(Difference listings)
········
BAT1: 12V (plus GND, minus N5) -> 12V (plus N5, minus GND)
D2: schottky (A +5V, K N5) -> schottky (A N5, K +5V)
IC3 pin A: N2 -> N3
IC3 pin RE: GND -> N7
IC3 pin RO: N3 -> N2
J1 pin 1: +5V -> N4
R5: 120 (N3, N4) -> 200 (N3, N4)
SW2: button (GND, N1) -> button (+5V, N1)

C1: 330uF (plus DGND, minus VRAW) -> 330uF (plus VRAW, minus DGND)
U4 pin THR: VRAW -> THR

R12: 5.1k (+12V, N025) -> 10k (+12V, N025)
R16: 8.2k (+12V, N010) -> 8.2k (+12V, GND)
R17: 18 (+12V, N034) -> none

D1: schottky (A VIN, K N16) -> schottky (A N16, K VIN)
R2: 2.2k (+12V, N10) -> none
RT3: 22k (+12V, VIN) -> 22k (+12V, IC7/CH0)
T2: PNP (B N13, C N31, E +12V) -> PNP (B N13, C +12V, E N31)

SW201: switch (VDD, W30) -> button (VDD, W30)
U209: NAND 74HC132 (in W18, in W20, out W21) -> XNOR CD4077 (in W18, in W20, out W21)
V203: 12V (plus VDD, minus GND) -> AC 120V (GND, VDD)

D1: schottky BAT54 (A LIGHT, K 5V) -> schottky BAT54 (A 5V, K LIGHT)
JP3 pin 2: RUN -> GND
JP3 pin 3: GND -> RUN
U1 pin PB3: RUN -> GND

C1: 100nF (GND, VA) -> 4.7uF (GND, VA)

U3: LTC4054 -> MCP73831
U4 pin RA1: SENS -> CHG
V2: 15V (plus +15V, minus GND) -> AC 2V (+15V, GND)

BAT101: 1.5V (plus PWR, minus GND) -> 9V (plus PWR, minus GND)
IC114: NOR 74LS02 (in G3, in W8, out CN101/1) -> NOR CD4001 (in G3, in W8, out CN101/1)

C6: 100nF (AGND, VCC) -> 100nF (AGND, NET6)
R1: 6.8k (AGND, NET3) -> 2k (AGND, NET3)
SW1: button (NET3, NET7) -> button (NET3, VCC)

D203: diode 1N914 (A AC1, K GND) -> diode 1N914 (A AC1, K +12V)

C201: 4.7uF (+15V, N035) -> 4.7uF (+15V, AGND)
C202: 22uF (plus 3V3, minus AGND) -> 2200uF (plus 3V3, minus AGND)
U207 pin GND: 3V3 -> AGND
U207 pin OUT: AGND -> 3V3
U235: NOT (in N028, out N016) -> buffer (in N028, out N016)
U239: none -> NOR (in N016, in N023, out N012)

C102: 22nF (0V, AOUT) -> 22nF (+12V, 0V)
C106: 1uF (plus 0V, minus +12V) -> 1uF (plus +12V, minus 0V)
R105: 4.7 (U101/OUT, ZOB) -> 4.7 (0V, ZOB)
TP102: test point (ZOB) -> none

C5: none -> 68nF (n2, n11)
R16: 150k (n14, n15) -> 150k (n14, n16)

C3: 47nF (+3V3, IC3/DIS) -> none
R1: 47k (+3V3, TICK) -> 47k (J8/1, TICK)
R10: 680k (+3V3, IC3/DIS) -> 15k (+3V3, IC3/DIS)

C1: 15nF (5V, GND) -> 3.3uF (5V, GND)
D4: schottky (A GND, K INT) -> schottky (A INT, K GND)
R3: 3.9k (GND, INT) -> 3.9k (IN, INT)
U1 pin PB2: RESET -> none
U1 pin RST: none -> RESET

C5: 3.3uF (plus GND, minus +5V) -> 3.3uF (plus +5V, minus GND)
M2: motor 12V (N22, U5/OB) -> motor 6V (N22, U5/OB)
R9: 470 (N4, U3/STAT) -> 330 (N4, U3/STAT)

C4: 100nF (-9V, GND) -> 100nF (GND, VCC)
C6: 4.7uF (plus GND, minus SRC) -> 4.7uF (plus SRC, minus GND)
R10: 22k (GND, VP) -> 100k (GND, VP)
········
◆ Exercise instructions ◆
The expected result is every line above containing the string "schottky".

◆ Task result ◆
D2: schottky (A +5V, K N5) -> schottky (A N5, K +5V)
D1: schottky (A VIN, K N16) -> schottky (A N16, K VIN)
D1: schottky BAT54 (A LIGHT, K 5V) -> schottky BAT54 (A 5V, K LIGHT)
D4: schottky (A GND, K INT) -> schottky (A INT, K GND)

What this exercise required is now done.